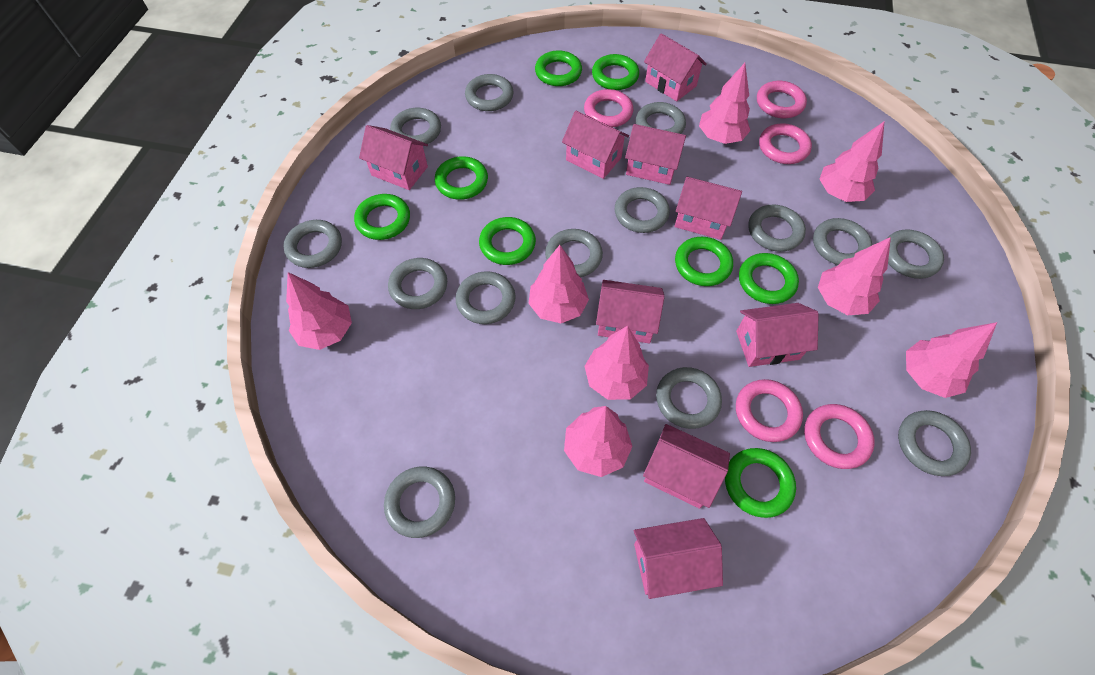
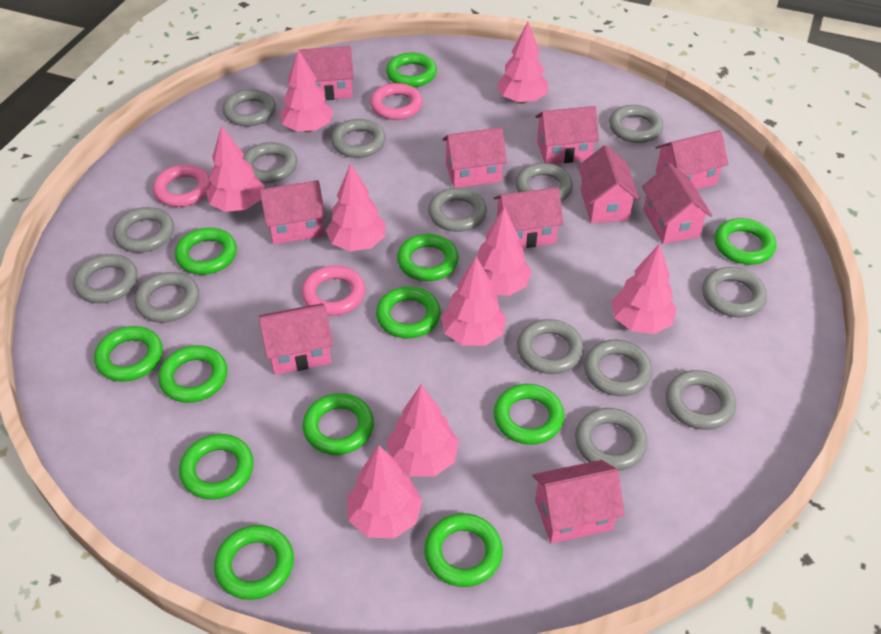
green ring: 8 -> 12
pink house: 9 -> 10
pink ring: 5 -> 3
pink tree: 8 -> 9

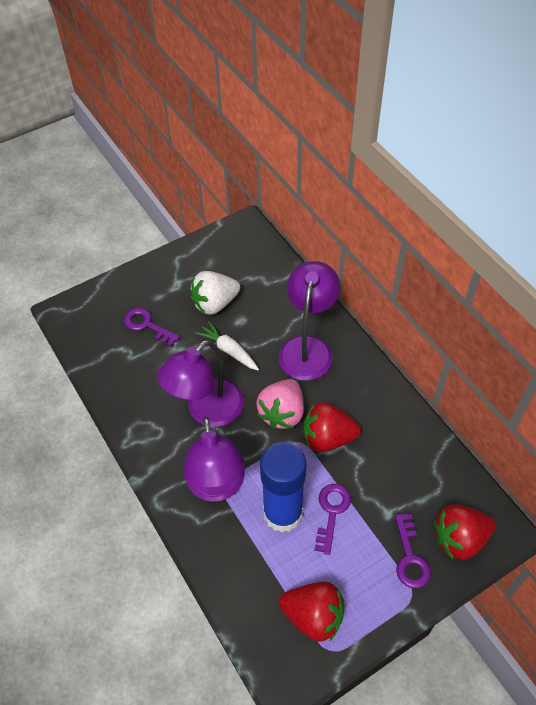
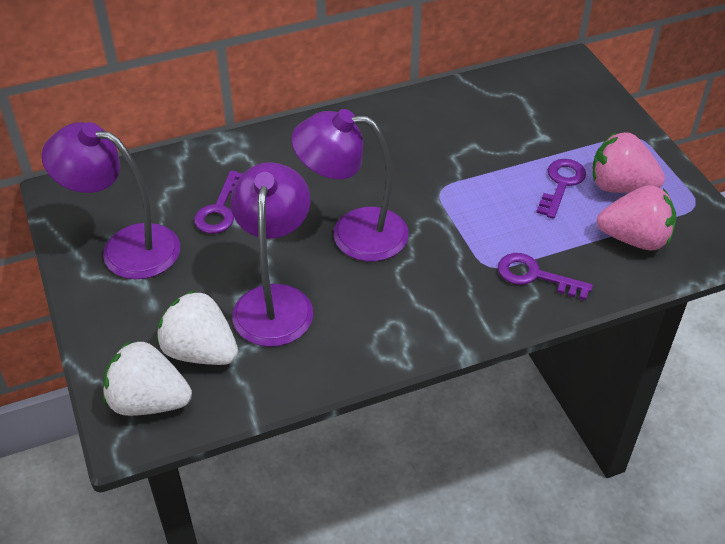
blue glue stick: 1 -> 0
pink strawberry: 1 -> 2
red strawberry: 3 -> 0
white carrot: 1 -> 0
white strawberry: 1 -> 2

Activity: Write out exactly the lines from the line that contains "pink house: 9 -> 10" to the last line of the material above, both included; pictures do not belong in the copy.

Answer box:
pink house: 9 -> 10
pink ring: 5 -> 3
pink tree: 8 -> 9

blue glue stick: 1 -> 0
pink strawberry: 1 -> 2
red strawberry: 3 -> 0
white carrot: 1 -> 0
white strawberry: 1 -> 2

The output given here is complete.